WHAT IS BEING ASKED: Can you restate the lines of the entries below, word for word, from the first one through the line that includes "CN2 pin 2: GND -> VO"?

Items from a data source:
= Beginning of Section =

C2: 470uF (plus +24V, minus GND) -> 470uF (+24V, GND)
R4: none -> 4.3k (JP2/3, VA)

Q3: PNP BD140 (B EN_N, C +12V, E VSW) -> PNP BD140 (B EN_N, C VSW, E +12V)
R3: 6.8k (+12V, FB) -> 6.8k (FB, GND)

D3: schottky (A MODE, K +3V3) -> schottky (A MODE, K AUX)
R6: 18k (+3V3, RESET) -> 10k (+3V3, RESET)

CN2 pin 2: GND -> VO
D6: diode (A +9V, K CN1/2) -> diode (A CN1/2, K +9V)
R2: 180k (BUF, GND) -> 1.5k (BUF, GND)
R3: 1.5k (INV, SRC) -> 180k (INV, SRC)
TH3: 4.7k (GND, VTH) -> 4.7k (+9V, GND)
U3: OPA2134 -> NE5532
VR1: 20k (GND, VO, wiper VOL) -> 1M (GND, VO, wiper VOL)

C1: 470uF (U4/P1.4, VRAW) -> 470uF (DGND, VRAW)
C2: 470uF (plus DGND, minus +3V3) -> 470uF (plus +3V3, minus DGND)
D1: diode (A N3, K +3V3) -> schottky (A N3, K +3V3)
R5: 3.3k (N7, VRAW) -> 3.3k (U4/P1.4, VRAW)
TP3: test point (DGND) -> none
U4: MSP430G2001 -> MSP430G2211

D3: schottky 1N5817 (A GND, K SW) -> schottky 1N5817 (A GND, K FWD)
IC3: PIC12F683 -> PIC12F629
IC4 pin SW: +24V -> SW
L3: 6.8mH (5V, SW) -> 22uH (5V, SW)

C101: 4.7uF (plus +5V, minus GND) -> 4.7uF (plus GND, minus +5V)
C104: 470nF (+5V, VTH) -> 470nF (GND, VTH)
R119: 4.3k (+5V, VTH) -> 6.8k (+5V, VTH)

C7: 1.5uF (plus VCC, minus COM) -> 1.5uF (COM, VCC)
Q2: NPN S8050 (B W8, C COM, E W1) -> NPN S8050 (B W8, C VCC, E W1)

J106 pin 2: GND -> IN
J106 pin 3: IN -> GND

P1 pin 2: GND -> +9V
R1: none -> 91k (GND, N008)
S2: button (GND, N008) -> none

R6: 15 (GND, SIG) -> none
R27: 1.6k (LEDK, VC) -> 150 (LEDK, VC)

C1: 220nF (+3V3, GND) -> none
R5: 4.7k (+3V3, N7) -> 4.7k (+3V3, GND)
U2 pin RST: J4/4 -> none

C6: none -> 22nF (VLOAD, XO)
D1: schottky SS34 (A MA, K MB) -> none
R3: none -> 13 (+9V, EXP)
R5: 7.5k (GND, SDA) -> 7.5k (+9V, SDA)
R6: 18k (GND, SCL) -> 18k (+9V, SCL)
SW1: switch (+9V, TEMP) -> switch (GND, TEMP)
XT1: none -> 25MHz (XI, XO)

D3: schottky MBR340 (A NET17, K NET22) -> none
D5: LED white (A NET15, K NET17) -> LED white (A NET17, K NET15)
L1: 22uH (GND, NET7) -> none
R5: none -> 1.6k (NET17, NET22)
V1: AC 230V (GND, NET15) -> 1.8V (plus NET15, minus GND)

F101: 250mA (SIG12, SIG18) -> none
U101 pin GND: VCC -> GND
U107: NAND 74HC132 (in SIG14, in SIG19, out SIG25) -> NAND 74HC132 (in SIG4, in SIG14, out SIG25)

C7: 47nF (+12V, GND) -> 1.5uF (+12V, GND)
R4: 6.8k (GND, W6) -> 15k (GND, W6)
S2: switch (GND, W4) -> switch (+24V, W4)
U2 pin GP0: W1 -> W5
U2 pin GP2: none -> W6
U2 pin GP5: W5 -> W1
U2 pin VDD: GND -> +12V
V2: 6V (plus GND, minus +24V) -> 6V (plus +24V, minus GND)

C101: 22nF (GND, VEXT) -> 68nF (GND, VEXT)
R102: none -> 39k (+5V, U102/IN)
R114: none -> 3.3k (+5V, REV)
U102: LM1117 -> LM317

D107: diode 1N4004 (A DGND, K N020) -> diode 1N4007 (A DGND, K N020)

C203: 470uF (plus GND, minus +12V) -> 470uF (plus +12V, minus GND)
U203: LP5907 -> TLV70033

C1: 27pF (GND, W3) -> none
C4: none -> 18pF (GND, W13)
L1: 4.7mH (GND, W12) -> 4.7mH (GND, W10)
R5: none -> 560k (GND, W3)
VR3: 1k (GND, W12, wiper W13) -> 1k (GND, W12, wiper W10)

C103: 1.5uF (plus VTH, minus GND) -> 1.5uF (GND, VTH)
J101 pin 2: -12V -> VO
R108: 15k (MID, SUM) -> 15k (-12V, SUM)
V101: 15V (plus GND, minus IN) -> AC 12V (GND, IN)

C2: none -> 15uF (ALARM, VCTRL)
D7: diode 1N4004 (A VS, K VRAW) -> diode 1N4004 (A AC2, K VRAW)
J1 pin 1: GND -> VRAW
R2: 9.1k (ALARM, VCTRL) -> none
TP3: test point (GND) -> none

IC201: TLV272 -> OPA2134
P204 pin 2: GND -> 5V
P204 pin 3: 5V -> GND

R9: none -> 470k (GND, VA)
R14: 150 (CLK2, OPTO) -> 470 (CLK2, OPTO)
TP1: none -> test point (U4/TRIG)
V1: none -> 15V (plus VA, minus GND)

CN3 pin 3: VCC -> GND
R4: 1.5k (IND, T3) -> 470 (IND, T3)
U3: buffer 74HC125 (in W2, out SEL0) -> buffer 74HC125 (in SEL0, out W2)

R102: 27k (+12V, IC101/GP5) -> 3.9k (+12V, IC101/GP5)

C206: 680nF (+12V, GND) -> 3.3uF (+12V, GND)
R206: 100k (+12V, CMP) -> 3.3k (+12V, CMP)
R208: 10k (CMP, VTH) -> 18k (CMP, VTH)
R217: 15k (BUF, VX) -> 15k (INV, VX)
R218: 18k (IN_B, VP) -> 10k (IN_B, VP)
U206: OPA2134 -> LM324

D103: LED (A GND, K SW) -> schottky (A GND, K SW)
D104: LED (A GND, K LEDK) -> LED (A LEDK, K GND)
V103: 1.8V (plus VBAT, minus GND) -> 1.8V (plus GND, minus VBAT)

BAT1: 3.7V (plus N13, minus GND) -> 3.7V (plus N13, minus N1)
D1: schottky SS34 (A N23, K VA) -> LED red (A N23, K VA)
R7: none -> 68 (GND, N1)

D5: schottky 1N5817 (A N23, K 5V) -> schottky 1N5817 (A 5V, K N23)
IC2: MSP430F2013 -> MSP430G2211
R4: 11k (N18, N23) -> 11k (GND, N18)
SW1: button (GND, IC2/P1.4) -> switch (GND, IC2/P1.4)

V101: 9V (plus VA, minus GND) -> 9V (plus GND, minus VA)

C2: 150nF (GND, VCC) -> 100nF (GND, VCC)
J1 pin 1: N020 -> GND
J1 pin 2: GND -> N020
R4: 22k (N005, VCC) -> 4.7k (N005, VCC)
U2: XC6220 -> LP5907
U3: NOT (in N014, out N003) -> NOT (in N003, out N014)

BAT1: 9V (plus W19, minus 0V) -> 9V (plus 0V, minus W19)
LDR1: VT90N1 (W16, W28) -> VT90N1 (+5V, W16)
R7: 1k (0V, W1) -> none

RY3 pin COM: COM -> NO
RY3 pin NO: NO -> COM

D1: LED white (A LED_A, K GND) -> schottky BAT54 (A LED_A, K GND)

= End of Section =

TASK ANSWER:
C2: 470uF (plus +24V, minus GND) -> 470uF (+24V, GND)
R4: none -> 4.3k (JP2/3, VA)

Q3: PNP BD140 (B EN_N, C +12V, E VSW) -> PNP BD140 (B EN_N, C VSW, E +12V)
R3: 6.8k (+12V, FB) -> 6.8k (FB, GND)

D3: schottky (A MODE, K +3V3) -> schottky (A MODE, K AUX)
R6: 18k (+3V3, RESET) -> 10k (+3V3, RESET)

CN2 pin 2: GND -> VO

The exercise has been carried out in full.